▸ What is expected
The answer should hold only the lines from the one containing "C204: 4.7nF (IC207/in+, VN)" through the one containing "C203: 1.5uF (plus +5V, minus GND) -> none" in the entries below, copied exactly, without pictures.

*** Opening of Data for analysis ***

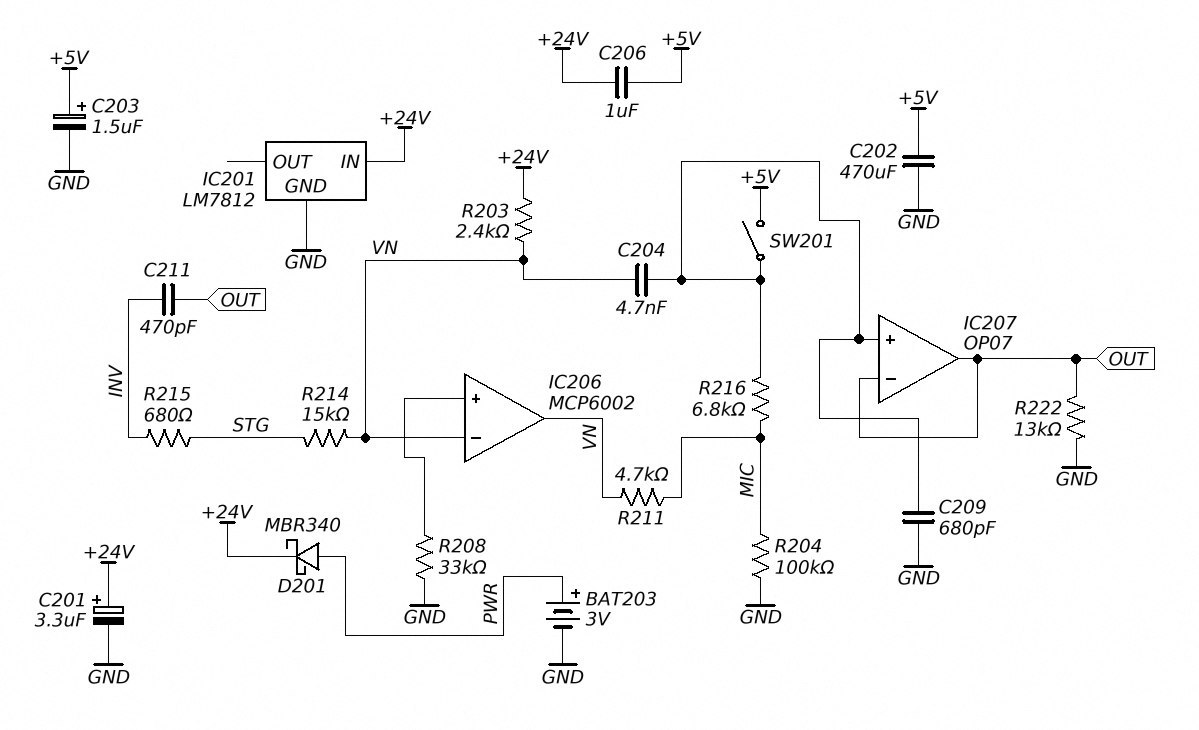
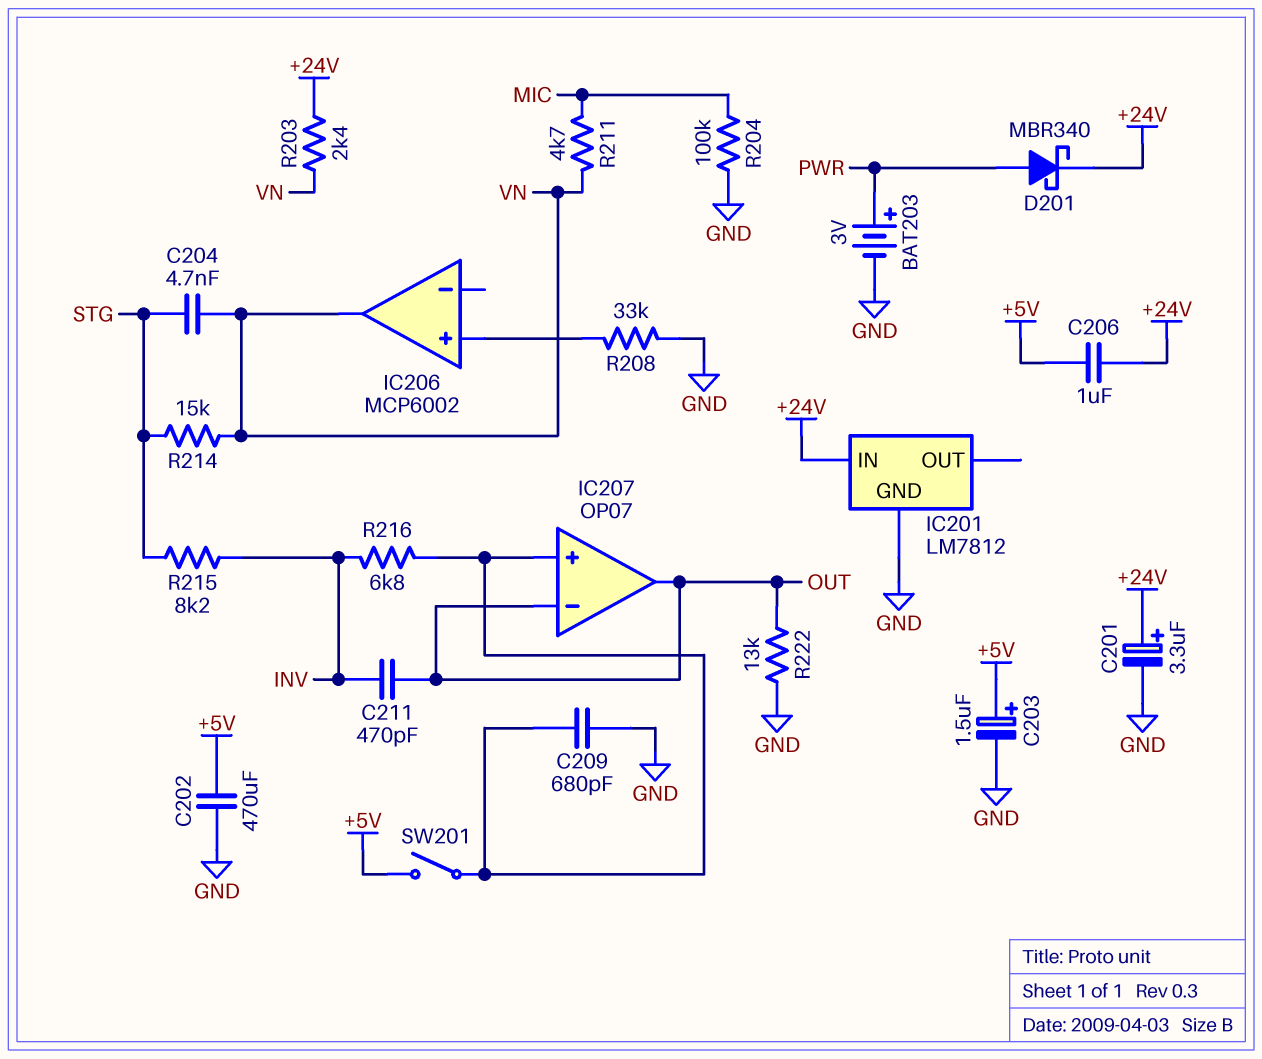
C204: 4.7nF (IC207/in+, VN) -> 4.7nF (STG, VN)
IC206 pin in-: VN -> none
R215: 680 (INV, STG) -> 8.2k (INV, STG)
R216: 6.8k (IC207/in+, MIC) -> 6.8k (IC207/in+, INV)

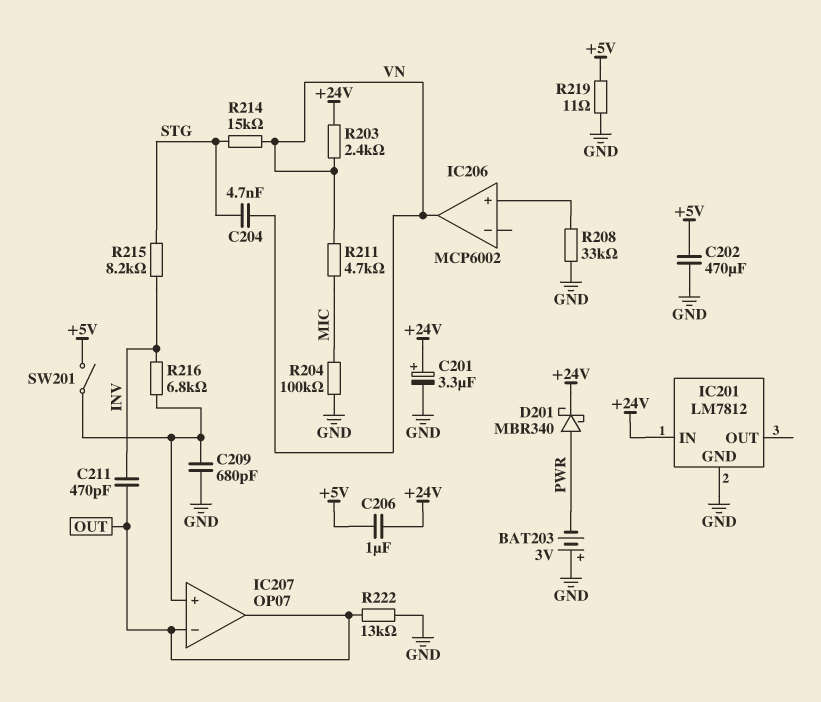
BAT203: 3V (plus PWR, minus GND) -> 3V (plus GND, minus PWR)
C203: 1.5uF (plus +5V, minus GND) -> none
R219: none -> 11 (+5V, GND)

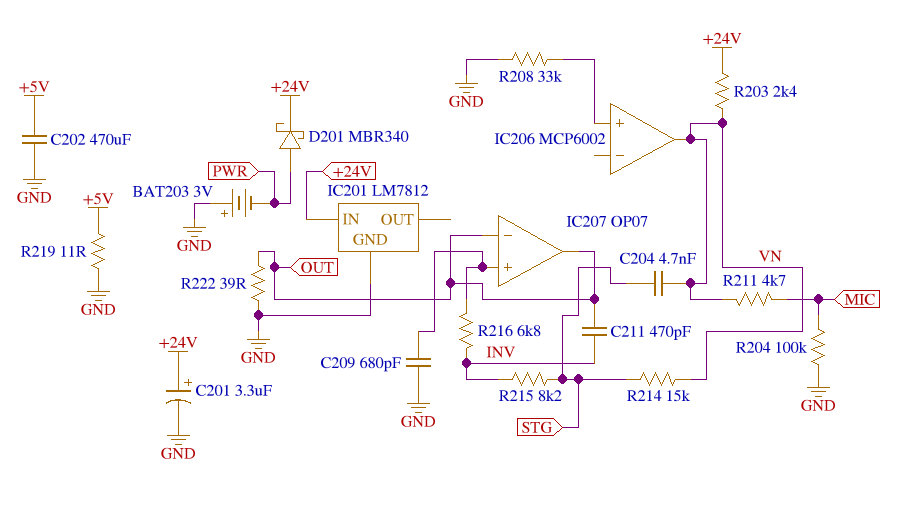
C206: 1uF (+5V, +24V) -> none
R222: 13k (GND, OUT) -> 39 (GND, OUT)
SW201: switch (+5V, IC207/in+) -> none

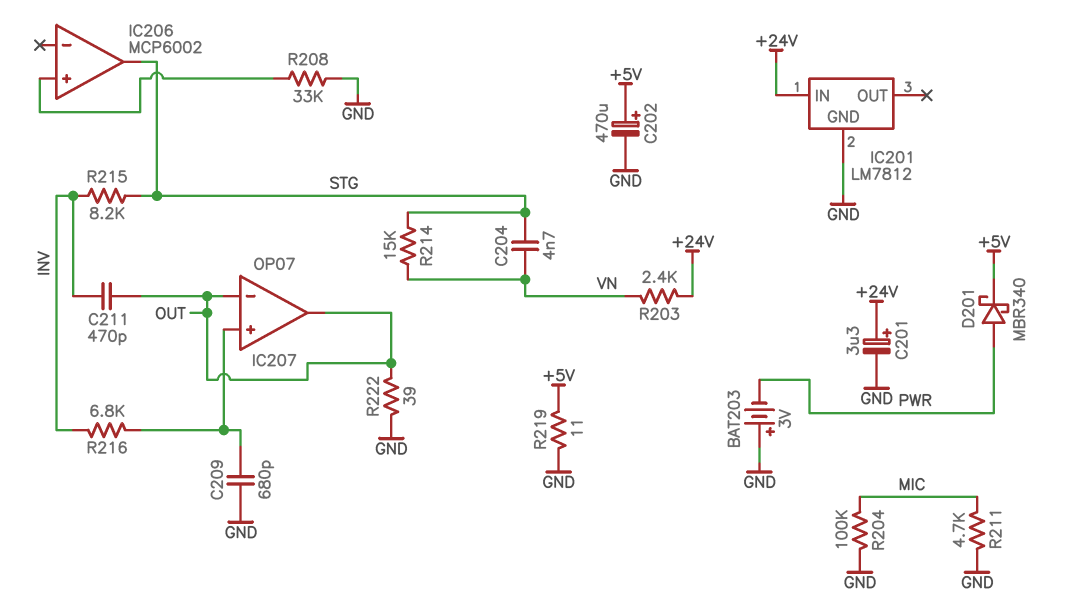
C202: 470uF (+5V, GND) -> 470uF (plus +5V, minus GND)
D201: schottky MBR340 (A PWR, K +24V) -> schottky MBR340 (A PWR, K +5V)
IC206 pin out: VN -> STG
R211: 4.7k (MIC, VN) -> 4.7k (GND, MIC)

*** Close of Data for analysis ***
*** Opening of Data for analysis ***

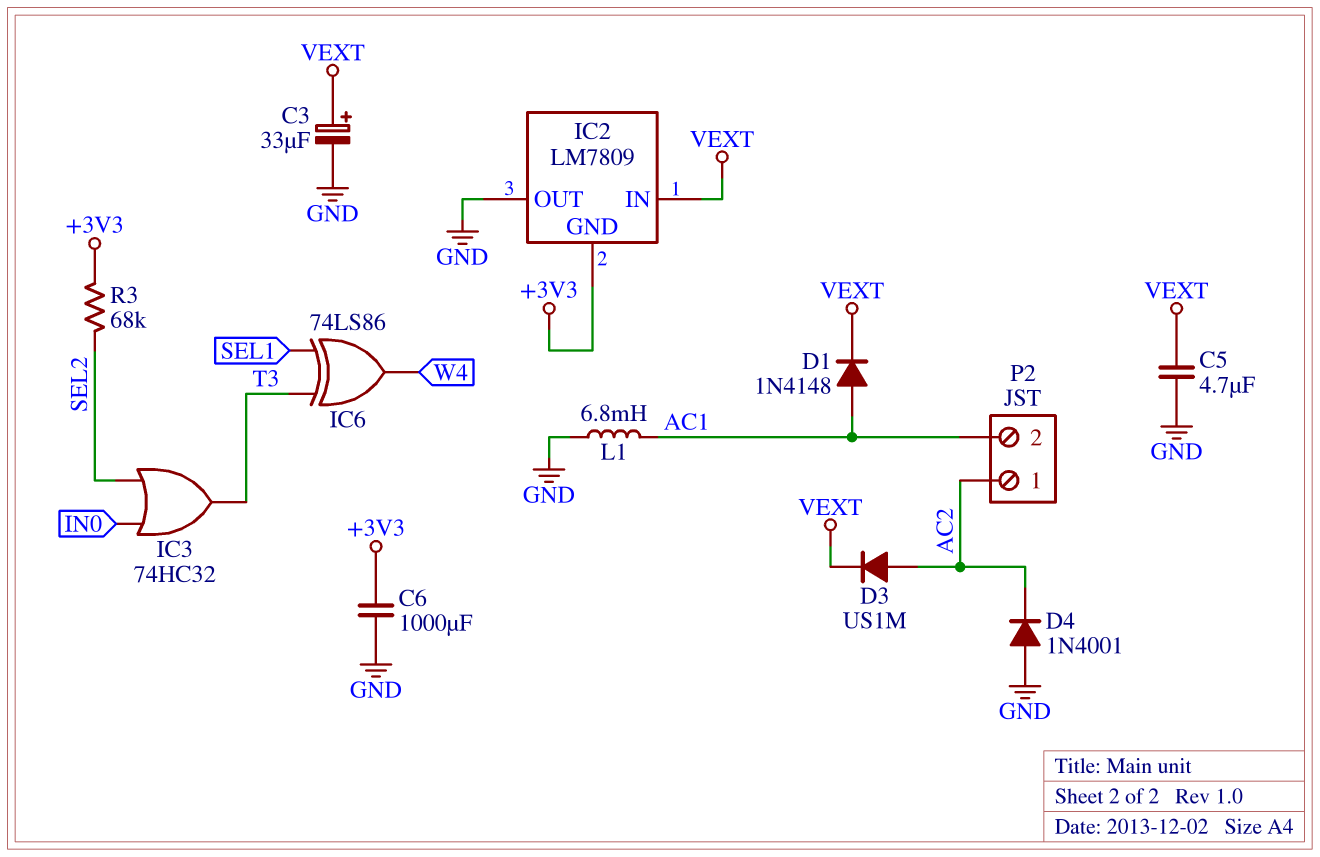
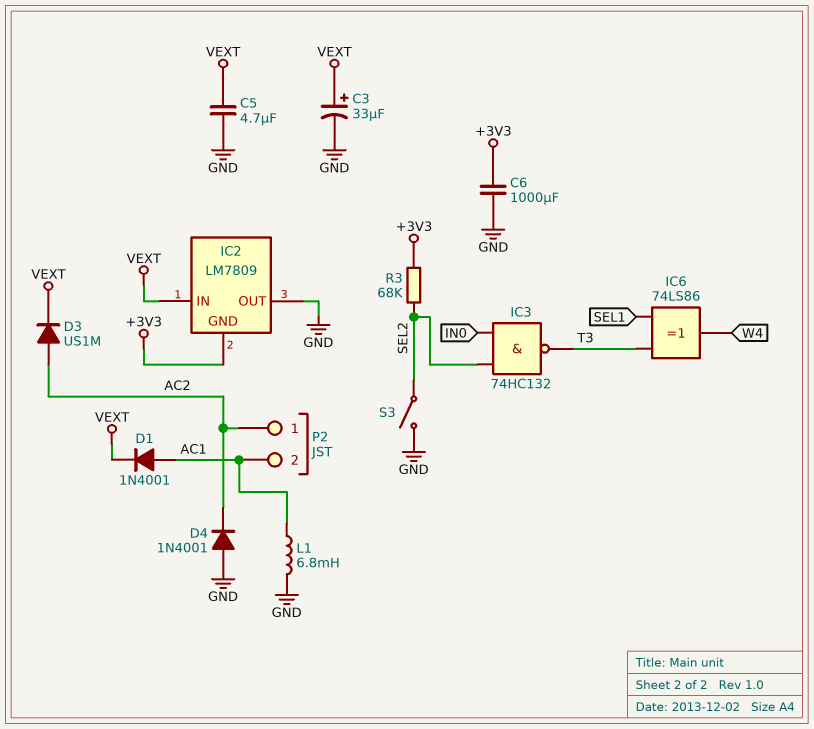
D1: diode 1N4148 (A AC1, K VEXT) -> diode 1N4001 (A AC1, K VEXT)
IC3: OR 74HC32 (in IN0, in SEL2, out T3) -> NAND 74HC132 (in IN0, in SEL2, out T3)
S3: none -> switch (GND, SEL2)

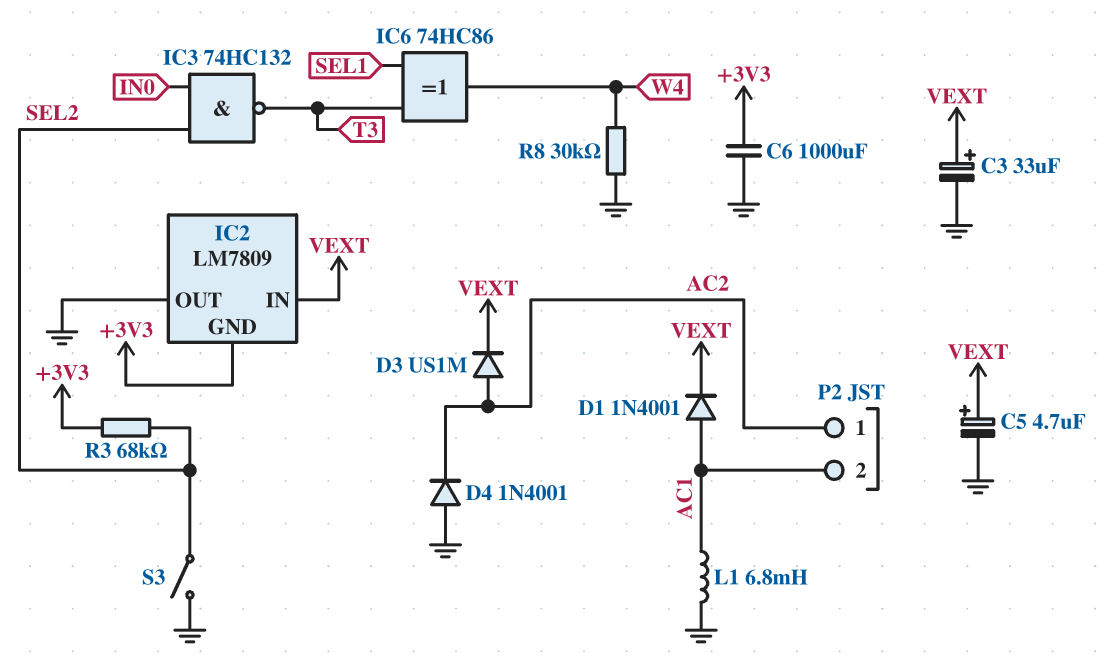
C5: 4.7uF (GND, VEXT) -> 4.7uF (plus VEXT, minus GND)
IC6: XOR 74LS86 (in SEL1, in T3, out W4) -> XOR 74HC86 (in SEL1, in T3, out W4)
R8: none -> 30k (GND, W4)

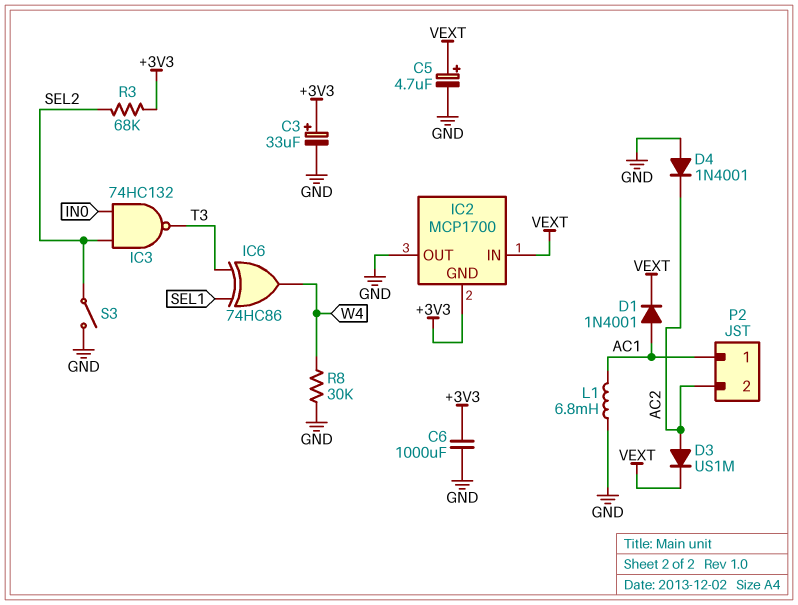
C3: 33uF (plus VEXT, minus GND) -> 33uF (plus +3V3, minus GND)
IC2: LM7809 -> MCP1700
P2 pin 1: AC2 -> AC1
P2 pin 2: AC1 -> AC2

*** Close of Data for analysis ***

▸ Response box
C204: 4.7nF (IC207/in+, VN) -> 4.7nF (STG, VN)
IC206 pin in-: VN -> none
R215: 680 (INV, STG) -> 8.2k (INV, STG)
R216: 6.8k (IC207/in+, MIC) -> 6.8k (IC207/in+, INV)

BAT203: 3V (plus PWR, minus GND) -> 3V (plus GND, minus PWR)
C203: 1.5uF (plus +5V, minus GND) -> none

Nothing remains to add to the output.